[Supplied information]:

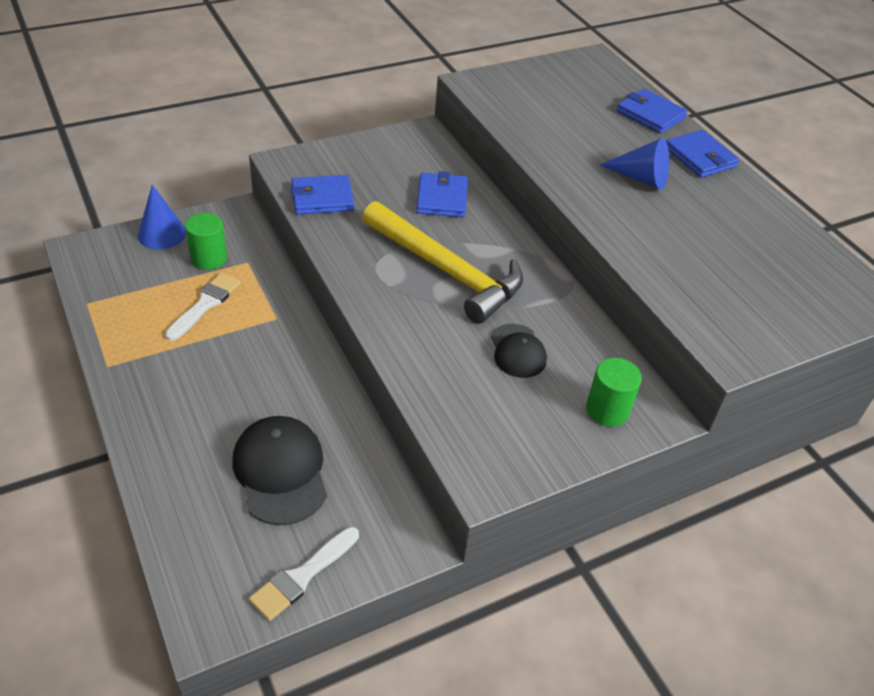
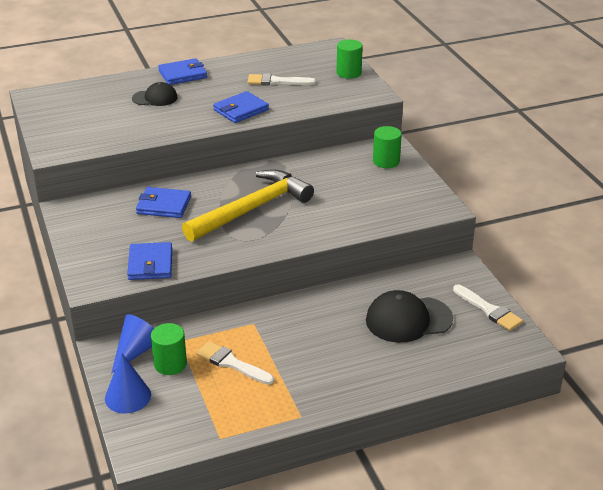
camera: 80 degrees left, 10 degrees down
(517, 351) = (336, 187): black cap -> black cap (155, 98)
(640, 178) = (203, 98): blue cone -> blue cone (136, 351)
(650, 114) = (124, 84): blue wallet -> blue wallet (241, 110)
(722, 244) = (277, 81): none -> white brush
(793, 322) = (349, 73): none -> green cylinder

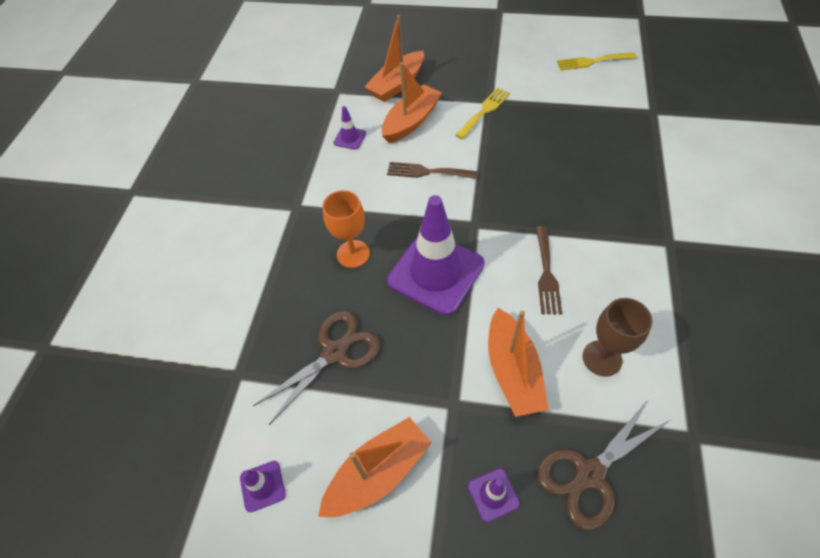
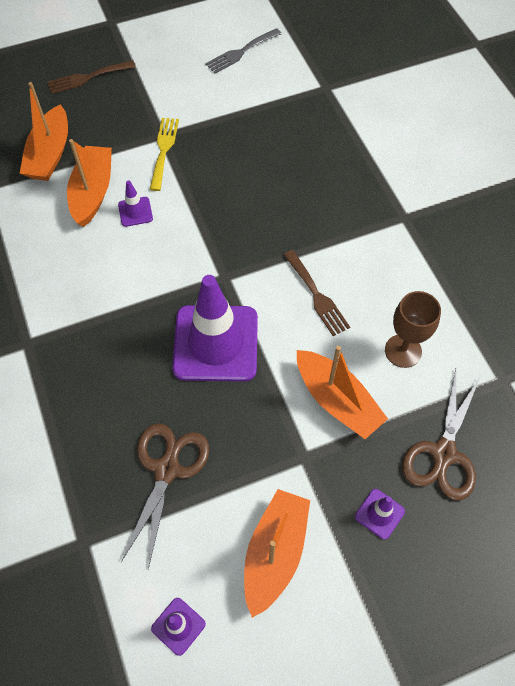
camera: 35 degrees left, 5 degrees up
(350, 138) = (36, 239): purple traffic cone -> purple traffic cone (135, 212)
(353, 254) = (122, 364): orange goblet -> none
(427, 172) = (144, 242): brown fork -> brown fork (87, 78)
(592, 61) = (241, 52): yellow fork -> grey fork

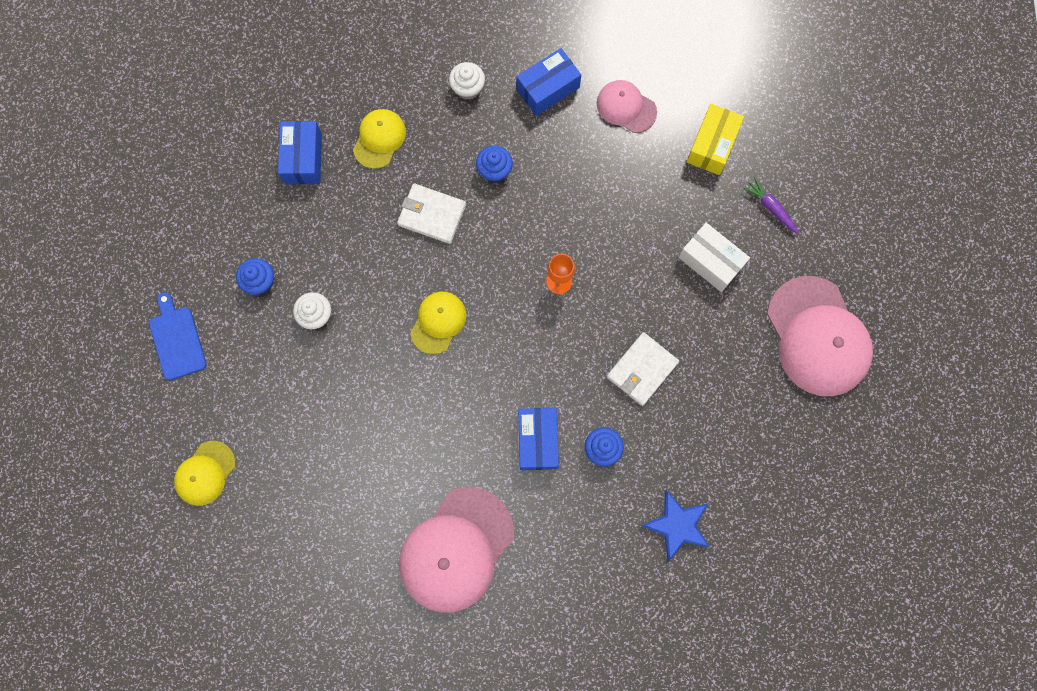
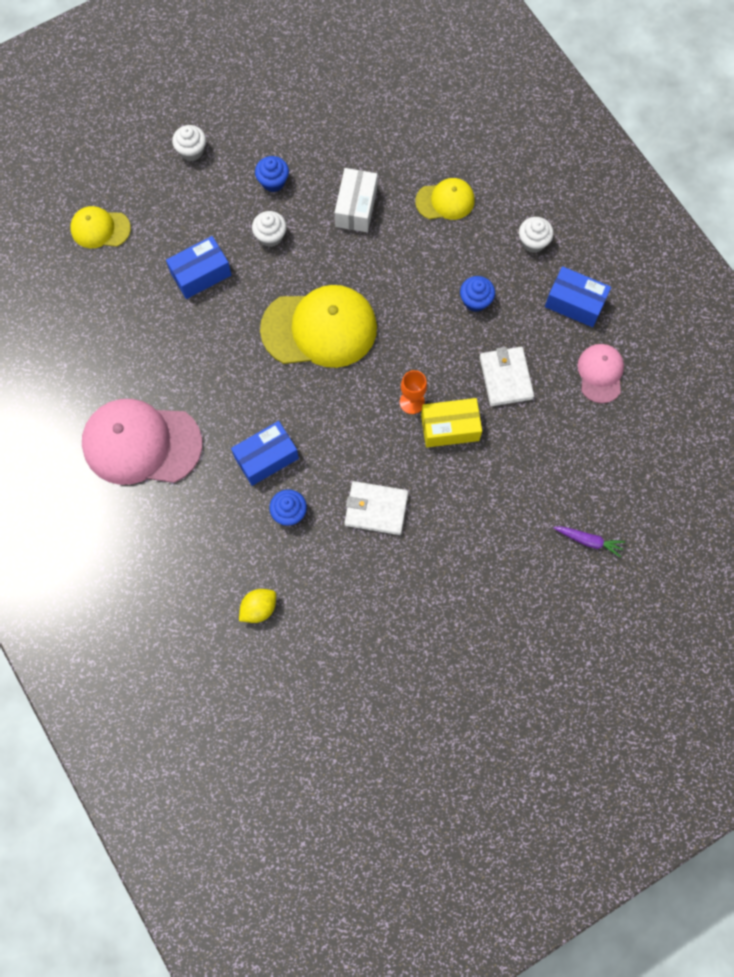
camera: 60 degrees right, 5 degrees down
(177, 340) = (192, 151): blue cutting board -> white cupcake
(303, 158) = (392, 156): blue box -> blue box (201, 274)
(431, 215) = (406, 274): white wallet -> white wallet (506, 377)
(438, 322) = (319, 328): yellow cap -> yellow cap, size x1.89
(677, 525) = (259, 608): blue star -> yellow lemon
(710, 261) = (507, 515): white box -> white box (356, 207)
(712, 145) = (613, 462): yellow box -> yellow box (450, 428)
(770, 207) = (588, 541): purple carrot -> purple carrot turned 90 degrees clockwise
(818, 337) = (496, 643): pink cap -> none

* * *

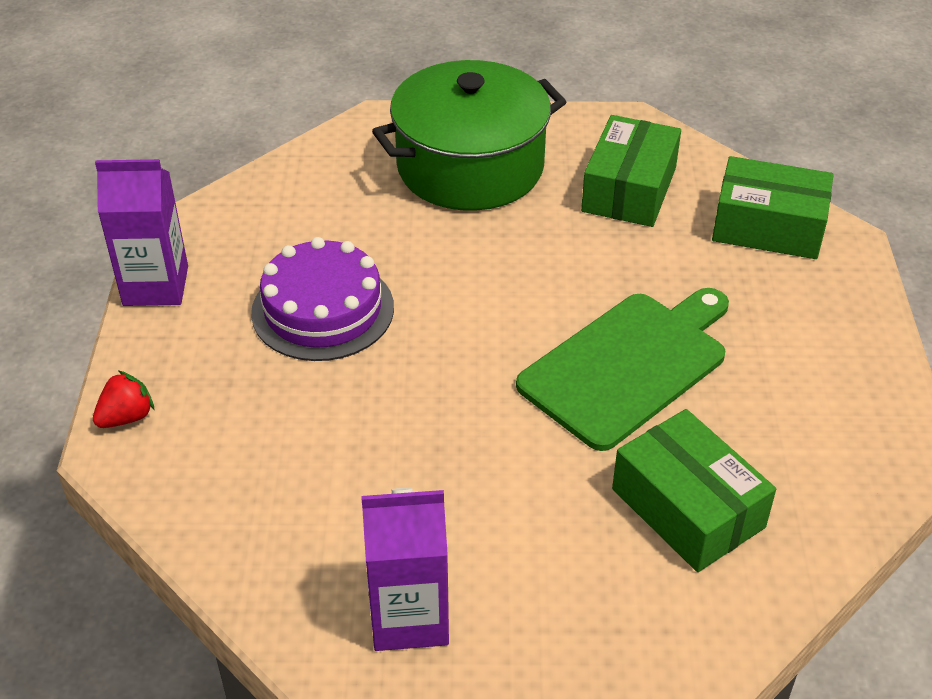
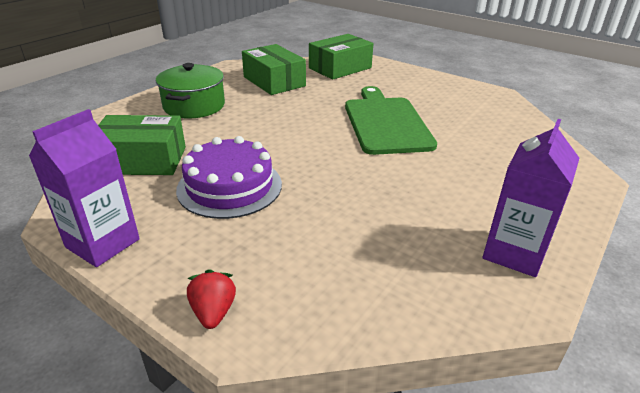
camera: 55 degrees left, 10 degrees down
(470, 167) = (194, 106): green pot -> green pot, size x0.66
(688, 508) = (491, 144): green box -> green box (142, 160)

[Task to carry out]:
Determine how many lines of the material include the string "fork", and give only the resulting number.

[Completed task]:
2